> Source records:
----------

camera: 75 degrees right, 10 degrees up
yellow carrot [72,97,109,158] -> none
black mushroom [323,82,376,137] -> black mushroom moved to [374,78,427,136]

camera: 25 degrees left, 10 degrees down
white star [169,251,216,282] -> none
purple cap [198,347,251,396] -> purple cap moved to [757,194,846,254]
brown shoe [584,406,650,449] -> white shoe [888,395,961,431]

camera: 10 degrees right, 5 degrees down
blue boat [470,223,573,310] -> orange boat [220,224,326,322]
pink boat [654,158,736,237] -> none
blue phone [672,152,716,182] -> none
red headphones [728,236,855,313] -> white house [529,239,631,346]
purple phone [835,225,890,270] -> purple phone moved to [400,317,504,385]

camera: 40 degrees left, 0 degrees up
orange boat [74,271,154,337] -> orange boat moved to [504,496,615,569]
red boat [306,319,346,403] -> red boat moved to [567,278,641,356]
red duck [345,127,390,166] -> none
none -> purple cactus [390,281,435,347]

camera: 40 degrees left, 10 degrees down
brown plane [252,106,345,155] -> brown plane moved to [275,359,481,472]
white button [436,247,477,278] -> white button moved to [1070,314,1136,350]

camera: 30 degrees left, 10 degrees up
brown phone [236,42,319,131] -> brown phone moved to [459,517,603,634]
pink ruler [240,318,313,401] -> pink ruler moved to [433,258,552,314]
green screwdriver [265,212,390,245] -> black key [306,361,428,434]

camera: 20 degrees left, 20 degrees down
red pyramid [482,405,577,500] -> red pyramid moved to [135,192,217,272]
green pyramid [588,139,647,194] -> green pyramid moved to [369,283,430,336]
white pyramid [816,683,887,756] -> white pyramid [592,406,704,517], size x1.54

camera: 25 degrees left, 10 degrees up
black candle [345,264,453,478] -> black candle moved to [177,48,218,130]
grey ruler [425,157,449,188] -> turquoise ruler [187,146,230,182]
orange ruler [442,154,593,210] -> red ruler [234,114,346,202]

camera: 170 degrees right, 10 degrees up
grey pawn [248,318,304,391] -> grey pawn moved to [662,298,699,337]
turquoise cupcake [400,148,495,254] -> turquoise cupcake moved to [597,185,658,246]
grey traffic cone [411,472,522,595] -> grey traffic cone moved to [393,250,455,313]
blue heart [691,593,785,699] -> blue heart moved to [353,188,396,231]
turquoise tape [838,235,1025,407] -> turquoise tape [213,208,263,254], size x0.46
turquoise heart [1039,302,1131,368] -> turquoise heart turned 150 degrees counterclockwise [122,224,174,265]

----------

> ASSIGNED TASK:
Your reply is to repeat, unchanged, the lines above running from the one with "camera: 10 degrees right, 5 degrees down" up to and including the one with "camera: 40 degrees left, 10 degrees down".

> WRITTEN SOLUTION:
camera: 10 degrees right, 5 degrees down
blue boat [470,223,573,310] -> orange boat [220,224,326,322]
pink boat [654,158,736,237] -> none
blue phone [672,152,716,182] -> none
red headphones [728,236,855,313] -> white house [529,239,631,346]
purple phone [835,225,890,270] -> purple phone moved to [400,317,504,385]

camera: 40 degrees left, 0 degrees up
orange boat [74,271,154,337] -> orange boat moved to [504,496,615,569]
red boat [306,319,346,403] -> red boat moved to [567,278,641,356]
red duck [345,127,390,166] -> none
none -> purple cactus [390,281,435,347]

camera: 40 degrees left, 10 degrees down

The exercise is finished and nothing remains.